Saved data entries:
Start of Block
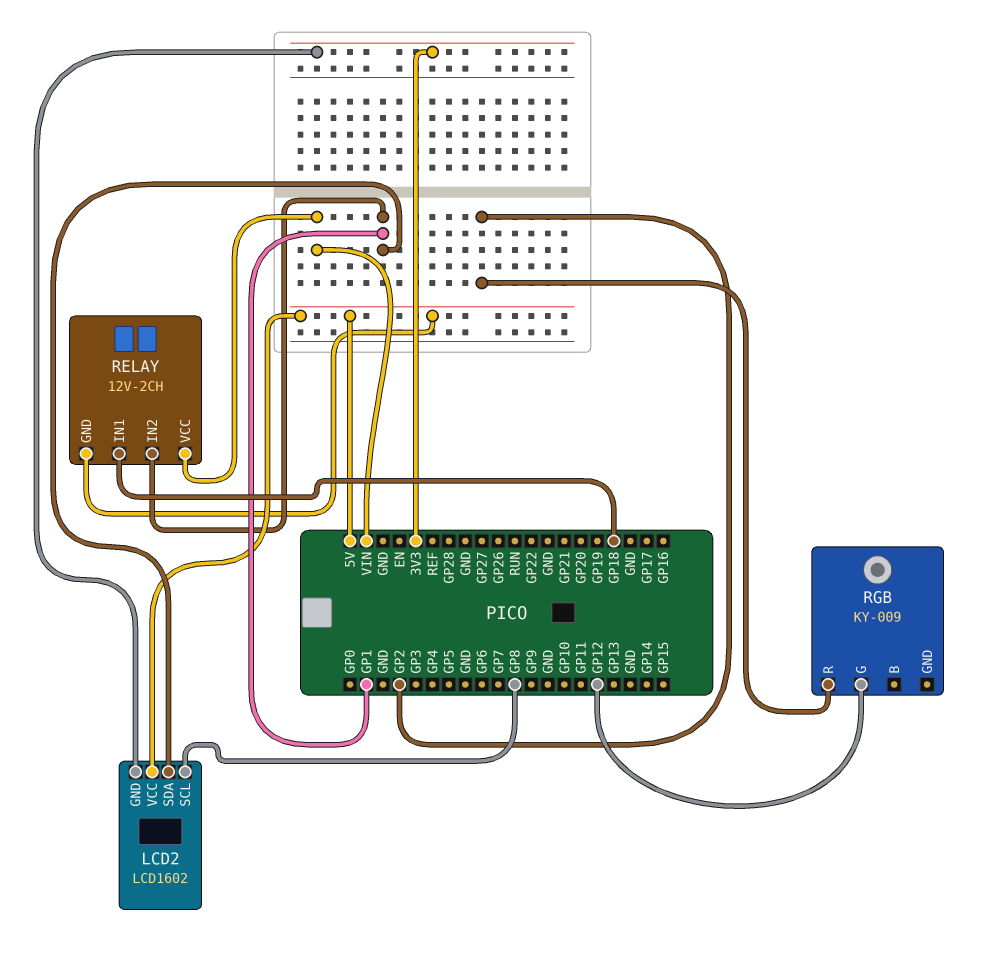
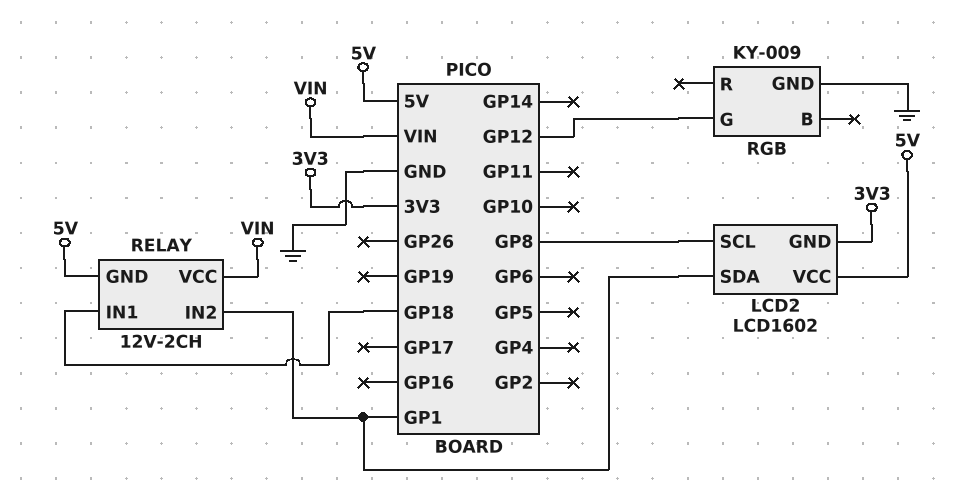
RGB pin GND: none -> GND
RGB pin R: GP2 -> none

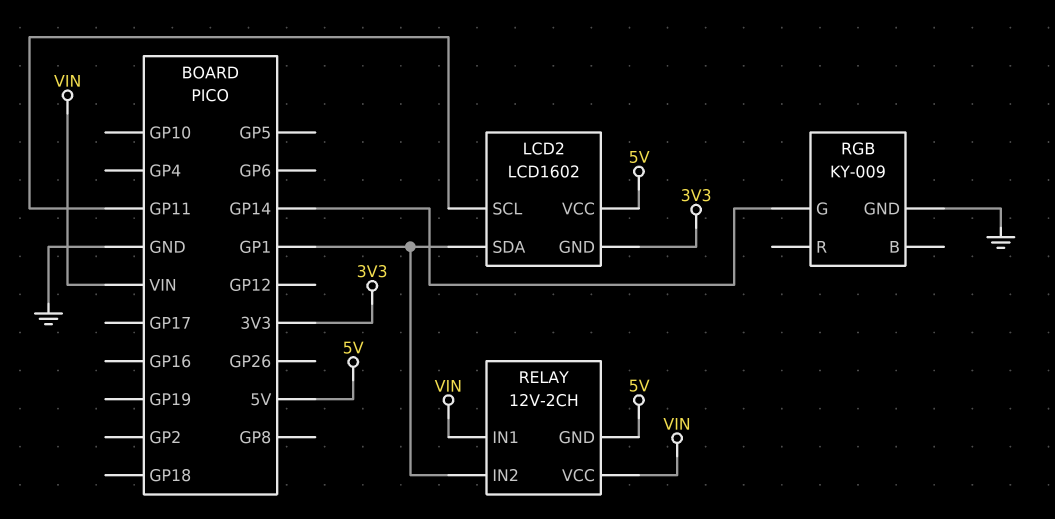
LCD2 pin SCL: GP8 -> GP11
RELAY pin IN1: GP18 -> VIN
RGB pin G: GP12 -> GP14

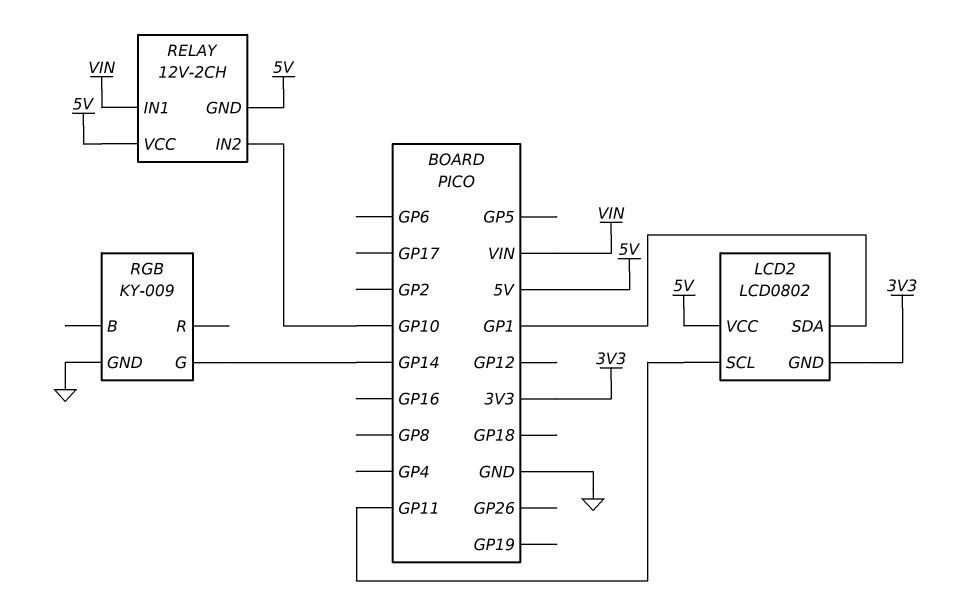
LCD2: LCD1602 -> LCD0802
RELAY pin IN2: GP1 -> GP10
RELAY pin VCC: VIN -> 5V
End of Block
PROMPT: Your answer should hold every line of the entries that contains the string "RELAY".

WRITTEN RESPONSE:
RELAY pin IN1: GP18 -> VIN
RELAY pin IN2: GP1 -> GP10
RELAY pin VCC: VIN -> 5V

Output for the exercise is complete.